▶ **Entries provided**:
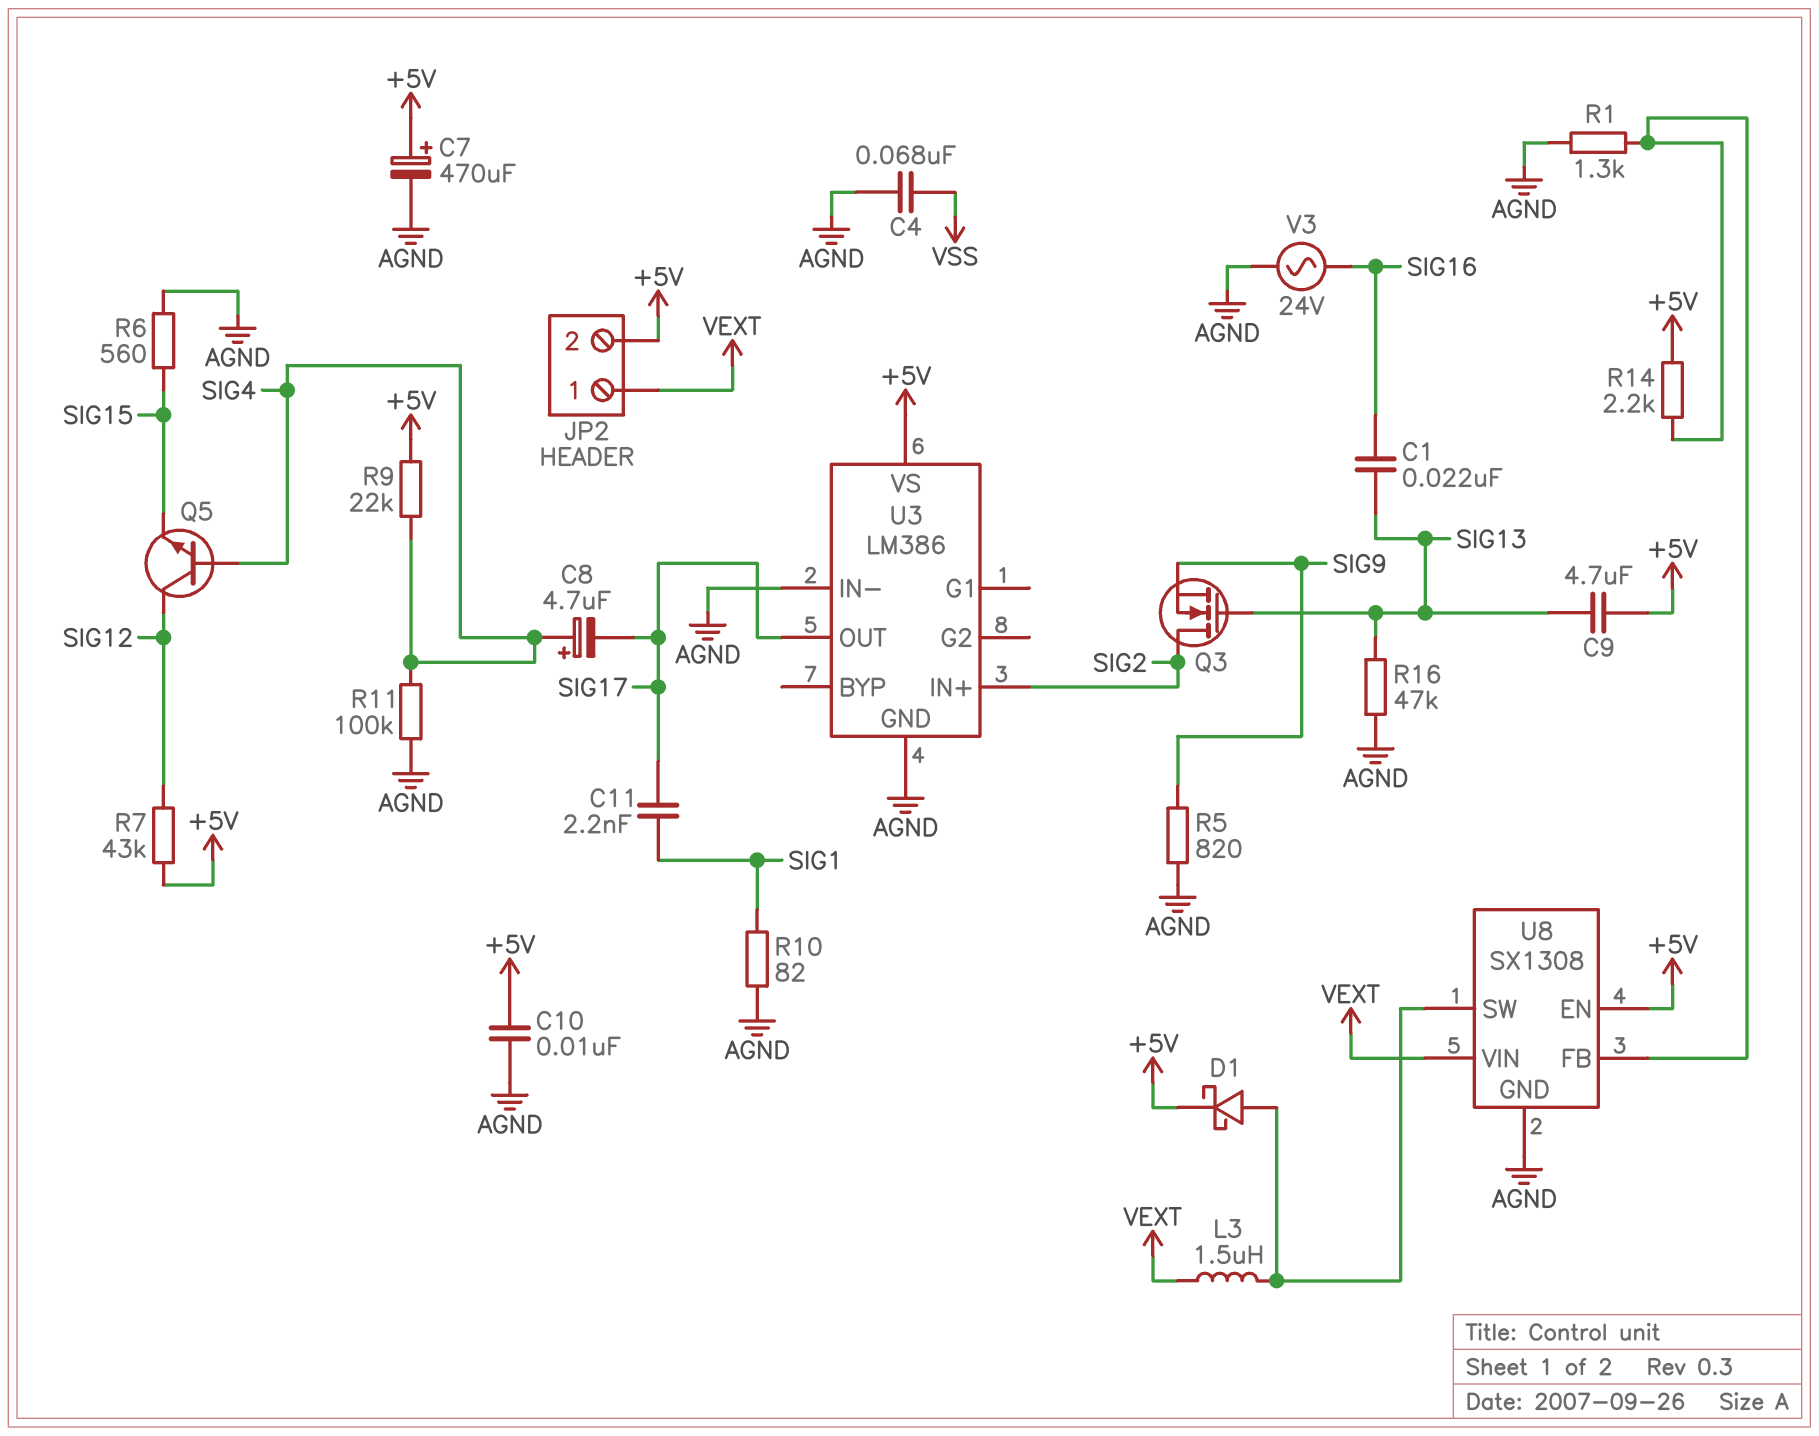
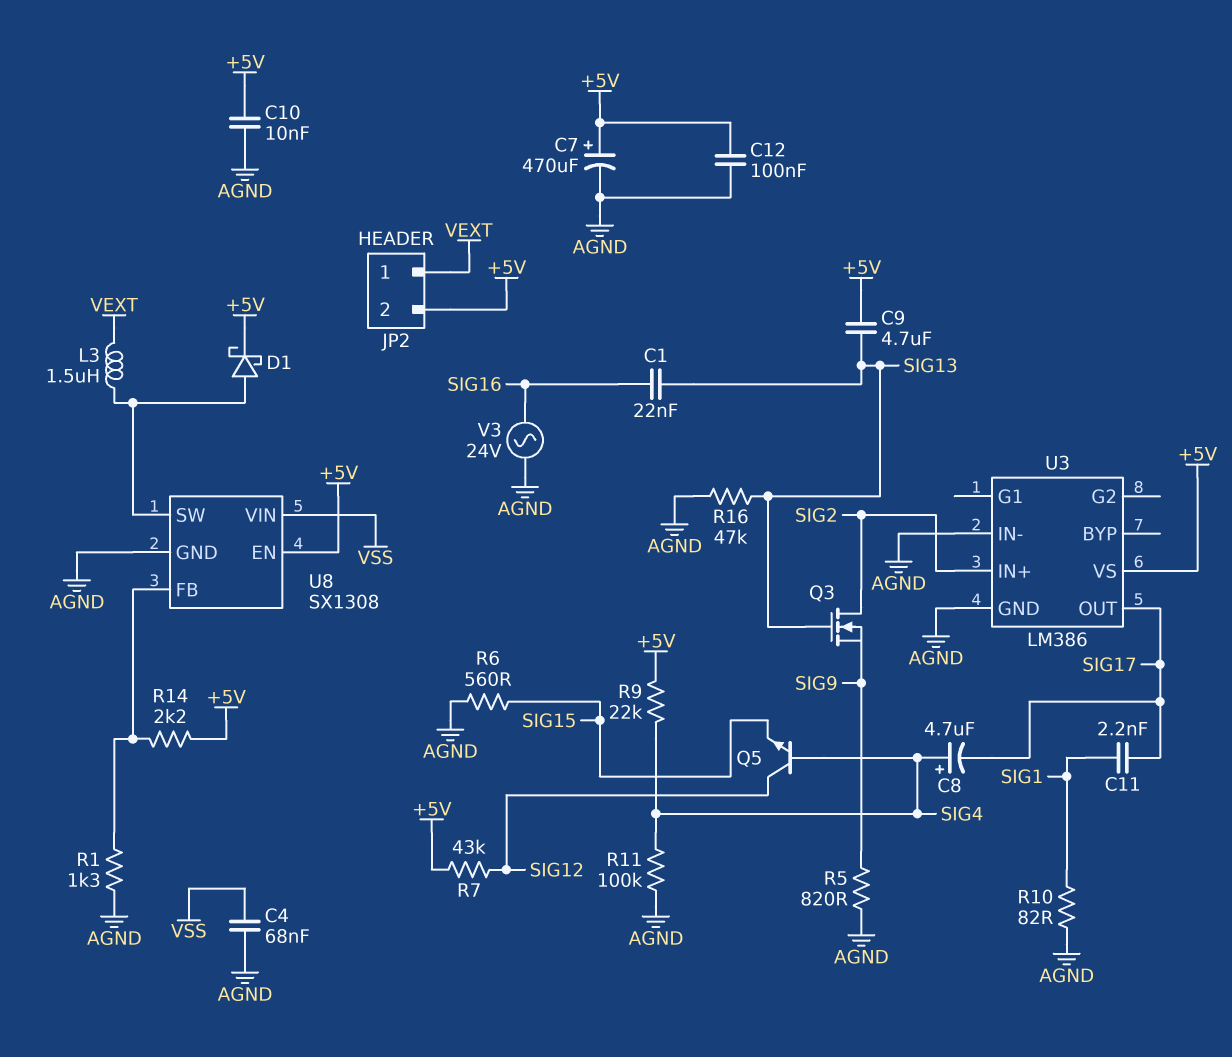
C12: none -> 100nF (+5V, AGND)
U8 pin VIN: VEXT -> VSS

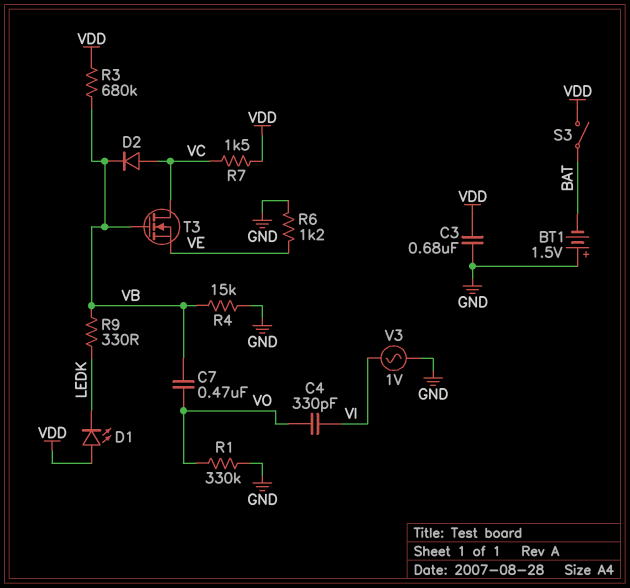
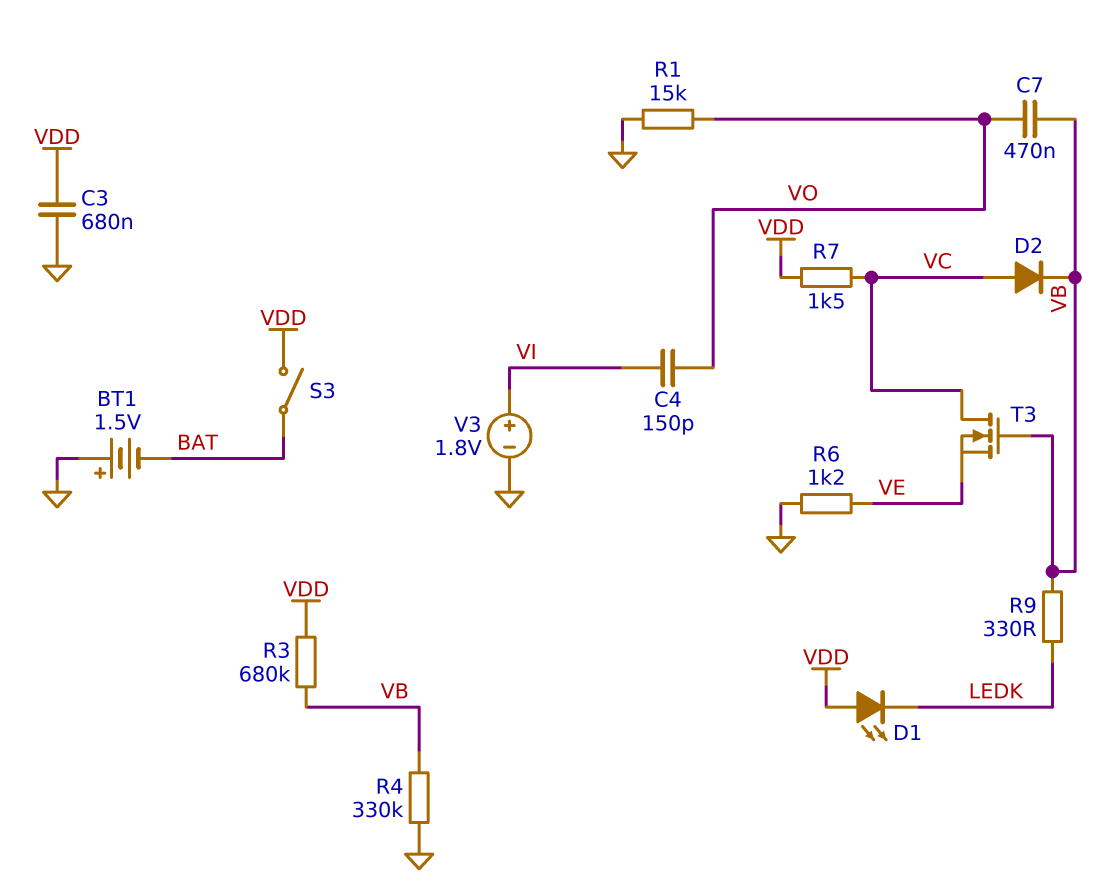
C4: 330pF (VI, VO) -> 150pF (VI, VO)
R1: 330k (GND, VO) -> 15k (GND, VO)
R4: 15k (GND, VB) -> 330k (GND, VB)
V3: AC 1V (GND, VI) -> 1.8V (plus VI, minus GND)

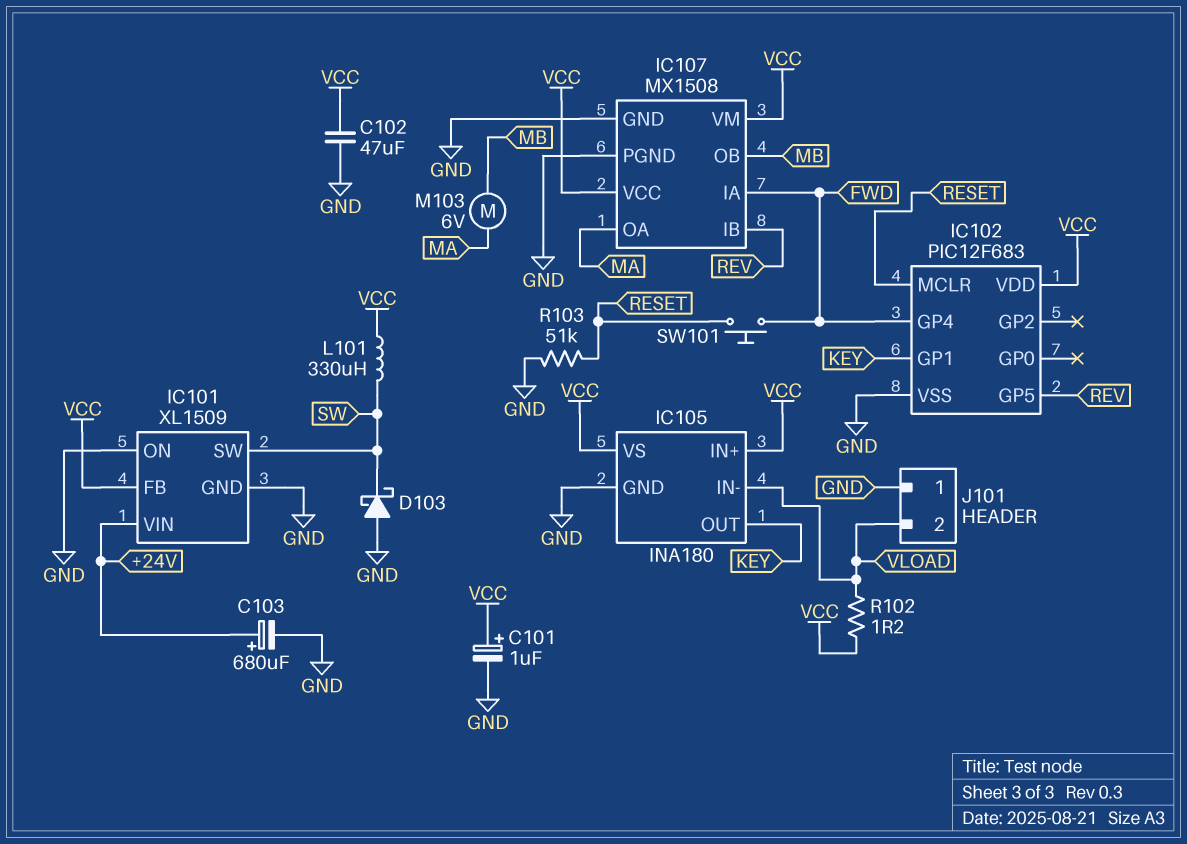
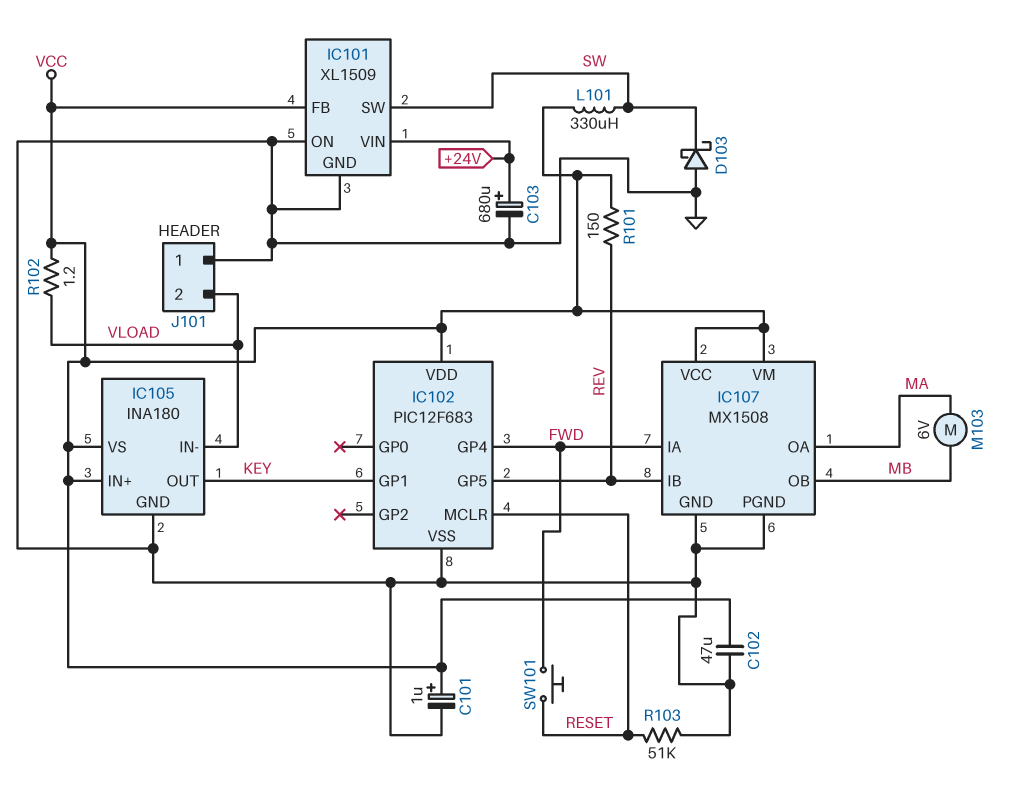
R101: none -> 150 (REV, VCC)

▶ **Brief**:
An exact copy of the lines from the line containing "C4: 330pF (VI, VO) -> 150pF (VI, VO)" through the final line of the listing, without pictures, is the expected result.

▶ **Response area**:
C4: 330pF (VI, VO) -> 150pF (VI, VO)
R1: 330k (GND, VO) -> 15k (GND, VO)
R4: 15k (GND, VB) -> 330k (GND, VB)
V3: AC 1V (GND, VI) -> 1.8V (plus VI, minus GND)

R101: none -> 150 (REV, VCC)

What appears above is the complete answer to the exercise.